== Problem ==
Would you output the entries below only from the line containing "orange brick E3:F3 level 2 -> none" through the line containing "none -> black brick B6 level 1", exactly as they stand and with both ends included?

====== Exercise material ======

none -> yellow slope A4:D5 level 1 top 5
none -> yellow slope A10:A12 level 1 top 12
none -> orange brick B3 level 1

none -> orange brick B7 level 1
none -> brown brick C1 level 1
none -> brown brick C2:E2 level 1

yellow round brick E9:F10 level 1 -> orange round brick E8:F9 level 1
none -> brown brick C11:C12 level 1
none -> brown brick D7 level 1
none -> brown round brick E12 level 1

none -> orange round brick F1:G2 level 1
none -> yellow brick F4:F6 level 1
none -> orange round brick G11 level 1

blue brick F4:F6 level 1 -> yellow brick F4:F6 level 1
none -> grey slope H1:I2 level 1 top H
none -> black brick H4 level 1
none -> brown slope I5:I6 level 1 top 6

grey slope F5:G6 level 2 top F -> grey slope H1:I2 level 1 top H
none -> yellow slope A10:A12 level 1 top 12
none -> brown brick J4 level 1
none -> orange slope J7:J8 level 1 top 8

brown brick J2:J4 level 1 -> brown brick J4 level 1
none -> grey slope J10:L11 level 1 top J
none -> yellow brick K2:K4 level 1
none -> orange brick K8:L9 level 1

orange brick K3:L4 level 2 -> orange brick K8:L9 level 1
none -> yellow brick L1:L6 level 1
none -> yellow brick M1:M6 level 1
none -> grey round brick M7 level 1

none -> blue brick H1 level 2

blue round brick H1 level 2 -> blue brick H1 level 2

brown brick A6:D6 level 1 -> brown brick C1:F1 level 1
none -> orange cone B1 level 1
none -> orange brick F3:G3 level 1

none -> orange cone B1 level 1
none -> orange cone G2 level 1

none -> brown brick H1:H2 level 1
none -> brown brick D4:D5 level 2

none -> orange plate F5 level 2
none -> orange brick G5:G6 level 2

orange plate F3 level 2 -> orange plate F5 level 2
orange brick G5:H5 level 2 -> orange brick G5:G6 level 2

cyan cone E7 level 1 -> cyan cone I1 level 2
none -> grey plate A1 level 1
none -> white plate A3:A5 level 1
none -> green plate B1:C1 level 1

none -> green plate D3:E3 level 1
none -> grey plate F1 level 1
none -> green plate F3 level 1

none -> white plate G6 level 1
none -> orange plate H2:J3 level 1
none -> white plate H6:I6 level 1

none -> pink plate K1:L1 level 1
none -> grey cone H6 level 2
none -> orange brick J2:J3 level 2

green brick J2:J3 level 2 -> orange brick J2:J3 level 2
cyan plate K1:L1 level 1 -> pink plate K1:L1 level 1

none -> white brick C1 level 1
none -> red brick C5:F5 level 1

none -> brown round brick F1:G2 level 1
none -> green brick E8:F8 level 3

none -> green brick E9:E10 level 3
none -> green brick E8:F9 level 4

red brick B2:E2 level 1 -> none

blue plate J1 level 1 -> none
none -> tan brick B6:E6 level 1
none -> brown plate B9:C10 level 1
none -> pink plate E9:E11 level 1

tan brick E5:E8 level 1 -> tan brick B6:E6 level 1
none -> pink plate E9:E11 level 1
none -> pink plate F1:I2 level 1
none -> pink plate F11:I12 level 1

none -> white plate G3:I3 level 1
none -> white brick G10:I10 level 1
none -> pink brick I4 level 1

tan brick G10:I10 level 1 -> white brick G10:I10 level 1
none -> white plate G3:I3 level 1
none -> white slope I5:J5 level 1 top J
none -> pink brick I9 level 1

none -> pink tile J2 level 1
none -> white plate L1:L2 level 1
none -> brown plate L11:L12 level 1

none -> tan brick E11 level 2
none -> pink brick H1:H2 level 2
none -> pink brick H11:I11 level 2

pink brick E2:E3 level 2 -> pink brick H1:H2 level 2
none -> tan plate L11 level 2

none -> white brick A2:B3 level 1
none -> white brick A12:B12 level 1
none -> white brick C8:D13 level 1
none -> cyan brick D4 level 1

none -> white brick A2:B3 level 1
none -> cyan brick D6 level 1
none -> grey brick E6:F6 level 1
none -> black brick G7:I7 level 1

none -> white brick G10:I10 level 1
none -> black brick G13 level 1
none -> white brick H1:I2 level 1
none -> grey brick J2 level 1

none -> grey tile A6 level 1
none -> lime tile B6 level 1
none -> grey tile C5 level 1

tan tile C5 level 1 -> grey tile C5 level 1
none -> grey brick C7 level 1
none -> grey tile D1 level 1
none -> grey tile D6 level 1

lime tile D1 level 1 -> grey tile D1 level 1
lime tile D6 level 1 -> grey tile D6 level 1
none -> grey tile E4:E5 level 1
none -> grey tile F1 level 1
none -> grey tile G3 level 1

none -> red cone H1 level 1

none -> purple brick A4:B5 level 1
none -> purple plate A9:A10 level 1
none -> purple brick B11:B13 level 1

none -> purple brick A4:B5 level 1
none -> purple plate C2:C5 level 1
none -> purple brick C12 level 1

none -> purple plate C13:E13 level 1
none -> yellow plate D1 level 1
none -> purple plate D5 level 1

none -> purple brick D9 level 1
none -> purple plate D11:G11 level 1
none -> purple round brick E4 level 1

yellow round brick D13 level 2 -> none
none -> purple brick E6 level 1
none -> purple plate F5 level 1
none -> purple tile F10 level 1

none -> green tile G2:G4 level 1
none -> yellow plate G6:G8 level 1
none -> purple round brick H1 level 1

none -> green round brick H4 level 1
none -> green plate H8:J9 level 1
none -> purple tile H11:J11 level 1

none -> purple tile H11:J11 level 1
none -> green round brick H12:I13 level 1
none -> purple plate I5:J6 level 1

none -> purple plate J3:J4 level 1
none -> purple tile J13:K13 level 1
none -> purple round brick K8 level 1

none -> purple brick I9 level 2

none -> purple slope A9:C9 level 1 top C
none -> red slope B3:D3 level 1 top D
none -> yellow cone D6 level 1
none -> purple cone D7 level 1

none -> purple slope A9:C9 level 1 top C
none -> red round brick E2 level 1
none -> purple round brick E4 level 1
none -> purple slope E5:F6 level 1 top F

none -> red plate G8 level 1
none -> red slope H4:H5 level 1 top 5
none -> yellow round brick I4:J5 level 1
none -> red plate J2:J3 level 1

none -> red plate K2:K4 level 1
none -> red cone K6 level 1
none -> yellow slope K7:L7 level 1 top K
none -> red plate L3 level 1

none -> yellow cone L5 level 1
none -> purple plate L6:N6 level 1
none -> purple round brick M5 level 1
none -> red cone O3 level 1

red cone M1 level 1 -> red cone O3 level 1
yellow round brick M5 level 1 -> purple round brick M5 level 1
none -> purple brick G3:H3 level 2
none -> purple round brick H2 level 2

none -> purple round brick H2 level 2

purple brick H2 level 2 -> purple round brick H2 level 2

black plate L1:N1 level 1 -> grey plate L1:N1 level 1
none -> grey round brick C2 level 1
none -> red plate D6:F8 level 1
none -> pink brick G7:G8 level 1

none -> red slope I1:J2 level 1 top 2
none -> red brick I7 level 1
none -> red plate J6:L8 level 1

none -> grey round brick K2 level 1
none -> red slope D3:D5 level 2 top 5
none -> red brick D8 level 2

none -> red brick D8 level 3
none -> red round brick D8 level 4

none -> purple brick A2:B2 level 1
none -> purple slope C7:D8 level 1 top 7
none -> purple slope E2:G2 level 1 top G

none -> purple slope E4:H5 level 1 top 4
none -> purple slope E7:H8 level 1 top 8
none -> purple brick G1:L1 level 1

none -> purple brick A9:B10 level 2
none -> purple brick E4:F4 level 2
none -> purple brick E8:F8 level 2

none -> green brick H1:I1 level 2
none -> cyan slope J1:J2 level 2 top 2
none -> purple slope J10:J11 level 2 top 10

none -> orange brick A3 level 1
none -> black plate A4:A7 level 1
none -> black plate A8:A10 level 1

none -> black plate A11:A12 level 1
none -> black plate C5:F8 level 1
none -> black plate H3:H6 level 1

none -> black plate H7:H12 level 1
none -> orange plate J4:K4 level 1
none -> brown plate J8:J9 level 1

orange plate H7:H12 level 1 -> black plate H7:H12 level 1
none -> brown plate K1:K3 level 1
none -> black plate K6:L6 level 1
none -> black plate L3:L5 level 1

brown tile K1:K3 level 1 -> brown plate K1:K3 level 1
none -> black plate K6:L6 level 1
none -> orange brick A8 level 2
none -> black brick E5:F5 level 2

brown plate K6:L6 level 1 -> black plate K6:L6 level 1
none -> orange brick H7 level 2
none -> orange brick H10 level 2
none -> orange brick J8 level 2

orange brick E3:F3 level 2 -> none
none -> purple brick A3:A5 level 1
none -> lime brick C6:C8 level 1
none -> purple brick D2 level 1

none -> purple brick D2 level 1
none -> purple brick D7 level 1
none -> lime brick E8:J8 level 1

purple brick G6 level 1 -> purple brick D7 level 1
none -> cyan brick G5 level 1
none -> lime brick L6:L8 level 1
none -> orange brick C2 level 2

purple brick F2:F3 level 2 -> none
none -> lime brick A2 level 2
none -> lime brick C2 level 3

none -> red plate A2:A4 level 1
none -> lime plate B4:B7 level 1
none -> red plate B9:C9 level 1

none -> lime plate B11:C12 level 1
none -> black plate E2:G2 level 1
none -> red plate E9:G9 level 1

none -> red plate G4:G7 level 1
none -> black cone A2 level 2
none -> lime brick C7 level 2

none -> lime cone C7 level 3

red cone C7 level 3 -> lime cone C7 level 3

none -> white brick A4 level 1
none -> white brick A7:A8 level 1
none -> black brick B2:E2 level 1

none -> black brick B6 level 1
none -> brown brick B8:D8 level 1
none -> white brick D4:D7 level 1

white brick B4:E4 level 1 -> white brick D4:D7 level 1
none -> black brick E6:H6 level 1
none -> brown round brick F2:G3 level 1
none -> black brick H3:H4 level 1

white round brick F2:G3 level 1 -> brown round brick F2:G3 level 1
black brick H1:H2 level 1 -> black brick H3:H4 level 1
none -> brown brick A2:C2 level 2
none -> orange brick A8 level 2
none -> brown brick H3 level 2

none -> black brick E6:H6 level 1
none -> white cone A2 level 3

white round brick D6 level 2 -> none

======

== Result of this task ==
orange brick E3:F3 level 2 -> none
none -> purple brick A3:A5 level 1
none -> lime brick C6:C8 level 1
none -> purple brick D2 level 1

none -> purple brick D2 level 1
none -> purple brick D7 level 1
none -> lime brick E8:J8 level 1

purple brick G6 level 1 -> purple brick D7 level 1
none -> cyan brick G5 level 1
none -> lime brick L6:L8 level 1
none -> orange brick C2 level 2

purple brick F2:F3 level 2 -> none
none -> lime brick A2 level 2
none -> lime brick C2 level 3

none -> red plate A2:A4 level 1
none -> lime plate B4:B7 level 1
none -> red plate B9:C9 level 1

none -> lime plate B11:C12 level 1
none -> black plate E2:G2 level 1
none -> red plate E9:G9 level 1

none -> red plate G4:G7 level 1
none -> black cone A2 level 2
none -> lime brick C7 level 2

none -> lime cone C7 level 3

red cone C7 level 3 -> lime cone C7 level 3

none -> white brick A4 level 1
none -> white brick A7:A8 level 1
none -> black brick B2:E2 level 1

none -> black brick B6 level 1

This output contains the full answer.